In the entries below, find the line with "window: (364, 315) -> (129, 199), moved" and the line with "armchair: (805, 522) -> (65, 313), turned 180". Return those two lines and all lines between them, exactly.

** Opening EXERCISE MATERIALS block **

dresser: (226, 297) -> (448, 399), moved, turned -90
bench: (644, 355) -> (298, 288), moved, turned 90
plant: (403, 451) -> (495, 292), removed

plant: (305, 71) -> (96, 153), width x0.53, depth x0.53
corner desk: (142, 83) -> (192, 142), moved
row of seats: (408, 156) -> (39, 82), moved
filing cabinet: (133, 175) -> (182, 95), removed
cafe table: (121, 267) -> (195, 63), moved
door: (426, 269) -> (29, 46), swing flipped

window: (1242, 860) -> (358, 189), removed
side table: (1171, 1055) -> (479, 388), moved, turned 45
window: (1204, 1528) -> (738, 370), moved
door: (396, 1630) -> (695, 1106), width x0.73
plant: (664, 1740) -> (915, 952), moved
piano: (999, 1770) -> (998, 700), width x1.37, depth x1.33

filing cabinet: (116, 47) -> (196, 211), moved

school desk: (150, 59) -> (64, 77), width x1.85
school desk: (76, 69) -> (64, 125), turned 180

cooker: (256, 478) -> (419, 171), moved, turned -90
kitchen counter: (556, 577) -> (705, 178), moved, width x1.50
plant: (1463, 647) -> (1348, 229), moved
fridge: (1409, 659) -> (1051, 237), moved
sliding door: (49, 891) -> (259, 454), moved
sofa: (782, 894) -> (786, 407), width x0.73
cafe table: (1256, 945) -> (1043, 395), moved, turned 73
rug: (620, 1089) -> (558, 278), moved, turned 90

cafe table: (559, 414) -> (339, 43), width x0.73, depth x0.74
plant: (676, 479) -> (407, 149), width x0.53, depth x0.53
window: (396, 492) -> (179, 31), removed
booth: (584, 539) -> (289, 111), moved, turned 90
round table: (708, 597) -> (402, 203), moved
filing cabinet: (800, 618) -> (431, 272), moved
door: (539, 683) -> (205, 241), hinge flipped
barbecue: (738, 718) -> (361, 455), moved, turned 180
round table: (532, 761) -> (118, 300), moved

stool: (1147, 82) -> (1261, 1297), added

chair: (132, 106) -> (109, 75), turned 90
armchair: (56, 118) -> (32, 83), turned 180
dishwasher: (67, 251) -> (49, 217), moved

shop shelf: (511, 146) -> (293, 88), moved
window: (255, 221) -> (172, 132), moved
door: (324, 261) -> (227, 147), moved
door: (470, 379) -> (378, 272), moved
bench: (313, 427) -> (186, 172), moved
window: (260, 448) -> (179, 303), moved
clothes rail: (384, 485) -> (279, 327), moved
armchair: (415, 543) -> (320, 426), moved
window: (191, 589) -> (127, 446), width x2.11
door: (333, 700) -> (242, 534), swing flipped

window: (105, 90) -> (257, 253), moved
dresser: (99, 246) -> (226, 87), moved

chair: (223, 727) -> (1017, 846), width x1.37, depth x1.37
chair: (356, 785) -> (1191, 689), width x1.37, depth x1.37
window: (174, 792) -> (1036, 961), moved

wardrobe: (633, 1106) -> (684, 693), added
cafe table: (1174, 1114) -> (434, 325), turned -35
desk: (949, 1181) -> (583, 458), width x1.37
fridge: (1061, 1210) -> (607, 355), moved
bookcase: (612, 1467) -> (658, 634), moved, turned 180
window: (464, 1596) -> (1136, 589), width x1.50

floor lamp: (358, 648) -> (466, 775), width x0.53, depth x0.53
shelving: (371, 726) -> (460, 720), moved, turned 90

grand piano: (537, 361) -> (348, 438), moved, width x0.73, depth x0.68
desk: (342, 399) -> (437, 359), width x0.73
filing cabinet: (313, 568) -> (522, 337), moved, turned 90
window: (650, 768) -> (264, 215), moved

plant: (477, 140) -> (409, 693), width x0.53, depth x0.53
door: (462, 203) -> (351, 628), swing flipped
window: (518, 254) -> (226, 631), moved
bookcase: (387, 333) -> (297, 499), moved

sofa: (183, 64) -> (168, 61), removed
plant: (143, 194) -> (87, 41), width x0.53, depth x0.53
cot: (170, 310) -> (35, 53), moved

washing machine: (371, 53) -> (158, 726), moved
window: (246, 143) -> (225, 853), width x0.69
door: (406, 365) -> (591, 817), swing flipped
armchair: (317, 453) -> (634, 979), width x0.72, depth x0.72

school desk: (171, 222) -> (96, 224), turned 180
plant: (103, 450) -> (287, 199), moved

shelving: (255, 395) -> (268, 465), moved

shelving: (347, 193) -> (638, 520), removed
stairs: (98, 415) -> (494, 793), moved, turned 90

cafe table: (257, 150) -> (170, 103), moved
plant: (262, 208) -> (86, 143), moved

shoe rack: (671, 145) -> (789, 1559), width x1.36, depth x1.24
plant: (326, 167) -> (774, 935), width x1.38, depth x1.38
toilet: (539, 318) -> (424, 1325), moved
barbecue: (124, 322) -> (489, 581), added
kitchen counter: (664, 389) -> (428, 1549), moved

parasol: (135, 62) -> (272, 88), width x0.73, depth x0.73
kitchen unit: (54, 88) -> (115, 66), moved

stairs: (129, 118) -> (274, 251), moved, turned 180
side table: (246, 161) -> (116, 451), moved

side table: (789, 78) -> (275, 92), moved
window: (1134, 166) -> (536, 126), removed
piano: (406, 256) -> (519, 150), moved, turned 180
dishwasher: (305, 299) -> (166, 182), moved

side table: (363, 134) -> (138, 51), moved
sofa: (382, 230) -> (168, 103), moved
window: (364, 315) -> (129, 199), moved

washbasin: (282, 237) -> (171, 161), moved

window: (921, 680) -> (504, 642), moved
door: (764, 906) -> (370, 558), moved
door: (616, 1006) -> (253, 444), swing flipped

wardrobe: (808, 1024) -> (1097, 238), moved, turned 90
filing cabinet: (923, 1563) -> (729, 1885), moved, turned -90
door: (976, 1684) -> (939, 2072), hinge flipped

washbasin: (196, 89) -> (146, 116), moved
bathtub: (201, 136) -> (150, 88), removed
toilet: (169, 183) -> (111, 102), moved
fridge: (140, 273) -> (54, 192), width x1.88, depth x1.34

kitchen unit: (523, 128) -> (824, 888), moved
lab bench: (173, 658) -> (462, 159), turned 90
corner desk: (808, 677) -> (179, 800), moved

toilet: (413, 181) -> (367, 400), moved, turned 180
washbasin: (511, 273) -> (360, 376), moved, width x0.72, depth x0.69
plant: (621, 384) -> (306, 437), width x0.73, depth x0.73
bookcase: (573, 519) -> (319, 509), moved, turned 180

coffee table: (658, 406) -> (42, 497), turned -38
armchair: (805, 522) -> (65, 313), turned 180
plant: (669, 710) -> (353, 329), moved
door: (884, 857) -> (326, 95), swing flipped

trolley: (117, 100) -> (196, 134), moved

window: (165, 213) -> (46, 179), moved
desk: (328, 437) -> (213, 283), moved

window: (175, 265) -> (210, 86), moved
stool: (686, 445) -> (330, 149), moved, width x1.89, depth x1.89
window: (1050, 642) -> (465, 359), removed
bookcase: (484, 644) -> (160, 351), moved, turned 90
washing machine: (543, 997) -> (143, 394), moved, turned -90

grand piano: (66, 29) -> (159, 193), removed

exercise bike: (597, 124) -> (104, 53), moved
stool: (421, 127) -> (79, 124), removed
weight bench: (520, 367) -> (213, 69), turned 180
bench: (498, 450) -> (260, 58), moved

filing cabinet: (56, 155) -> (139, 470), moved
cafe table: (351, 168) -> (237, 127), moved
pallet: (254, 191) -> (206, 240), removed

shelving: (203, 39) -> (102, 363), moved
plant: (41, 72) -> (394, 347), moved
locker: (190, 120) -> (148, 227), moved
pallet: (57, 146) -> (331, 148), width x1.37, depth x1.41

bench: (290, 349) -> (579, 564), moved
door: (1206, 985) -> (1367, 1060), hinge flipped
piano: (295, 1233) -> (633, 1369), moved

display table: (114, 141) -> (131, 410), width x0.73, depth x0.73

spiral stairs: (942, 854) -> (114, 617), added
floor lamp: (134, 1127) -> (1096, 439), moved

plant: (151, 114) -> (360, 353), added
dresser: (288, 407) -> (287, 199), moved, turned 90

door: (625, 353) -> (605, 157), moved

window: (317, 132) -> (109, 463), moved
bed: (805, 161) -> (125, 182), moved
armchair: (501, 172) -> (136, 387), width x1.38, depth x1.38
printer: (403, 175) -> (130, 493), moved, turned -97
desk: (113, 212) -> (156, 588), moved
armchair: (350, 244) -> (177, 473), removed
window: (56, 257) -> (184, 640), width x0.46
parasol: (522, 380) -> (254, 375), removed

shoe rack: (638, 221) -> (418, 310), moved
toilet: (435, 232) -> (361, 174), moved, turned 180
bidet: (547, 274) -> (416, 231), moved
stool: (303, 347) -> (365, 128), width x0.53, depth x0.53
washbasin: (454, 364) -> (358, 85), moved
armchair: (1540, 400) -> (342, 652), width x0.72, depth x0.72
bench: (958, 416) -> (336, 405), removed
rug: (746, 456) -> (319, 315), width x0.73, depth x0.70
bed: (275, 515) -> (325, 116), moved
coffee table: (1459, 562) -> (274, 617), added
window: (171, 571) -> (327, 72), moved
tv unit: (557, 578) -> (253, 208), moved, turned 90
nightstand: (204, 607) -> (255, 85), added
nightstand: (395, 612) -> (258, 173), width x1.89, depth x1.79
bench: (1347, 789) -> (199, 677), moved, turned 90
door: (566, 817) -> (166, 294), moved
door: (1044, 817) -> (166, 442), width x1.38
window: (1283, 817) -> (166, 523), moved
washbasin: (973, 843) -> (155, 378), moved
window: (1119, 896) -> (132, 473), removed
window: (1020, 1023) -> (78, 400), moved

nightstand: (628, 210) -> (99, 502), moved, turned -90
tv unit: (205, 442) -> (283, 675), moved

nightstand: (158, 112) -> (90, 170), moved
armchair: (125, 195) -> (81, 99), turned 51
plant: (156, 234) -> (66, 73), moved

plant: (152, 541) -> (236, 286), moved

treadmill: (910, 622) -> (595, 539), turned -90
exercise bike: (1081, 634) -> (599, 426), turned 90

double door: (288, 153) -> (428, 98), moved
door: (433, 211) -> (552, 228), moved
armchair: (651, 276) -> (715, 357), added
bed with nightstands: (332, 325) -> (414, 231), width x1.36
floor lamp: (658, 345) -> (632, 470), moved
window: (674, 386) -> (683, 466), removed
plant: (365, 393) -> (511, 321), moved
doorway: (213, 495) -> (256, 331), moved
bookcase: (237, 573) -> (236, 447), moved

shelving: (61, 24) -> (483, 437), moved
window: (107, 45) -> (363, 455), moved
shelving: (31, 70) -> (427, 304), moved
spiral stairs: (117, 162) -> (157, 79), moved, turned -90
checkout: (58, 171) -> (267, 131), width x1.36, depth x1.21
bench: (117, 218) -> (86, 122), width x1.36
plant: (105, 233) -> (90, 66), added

** Closing EXERCISE MATERIALS block **

# ANSWER TO THIS TASK:
window: (364, 315) -> (129, 199), moved

washbasin: (282, 237) -> (171, 161), moved

window: (921, 680) -> (504, 642), moved
door: (764, 906) -> (370, 558), moved
door: (616, 1006) -> (253, 444), swing flipped

wardrobe: (808, 1024) -> (1097, 238), moved, turned 90
filing cabinet: (923, 1563) -> (729, 1885), moved, turned -90
door: (976, 1684) -> (939, 2072), hinge flipped

washbasin: (196, 89) -> (146, 116), moved
bathtub: (201, 136) -> (150, 88), removed
toilet: (169, 183) -> (111, 102), moved
fridge: (140, 273) -> (54, 192), width x1.88, depth x1.34

kitchen unit: (523, 128) -> (824, 888), moved
lab bench: (173, 658) -> (462, 159), turned 90
corner desk: (808, 677) -> (179, 800), moved

toilet: (413, 181) -> (367, 400), moved, turned 180
washbasin: (511, 273) -> (360, 376), moved, width x0.72, depth x0.69
plant: (621, 384) -> (306, 437), width x0.73, depth x0.73
bookcase: (573, 519) -> (319, 509), moved, turned 180

coffee table: (658, 406) -> (42, 497), turned -38
armchair: (805, 522) -> (65, 313), turned 180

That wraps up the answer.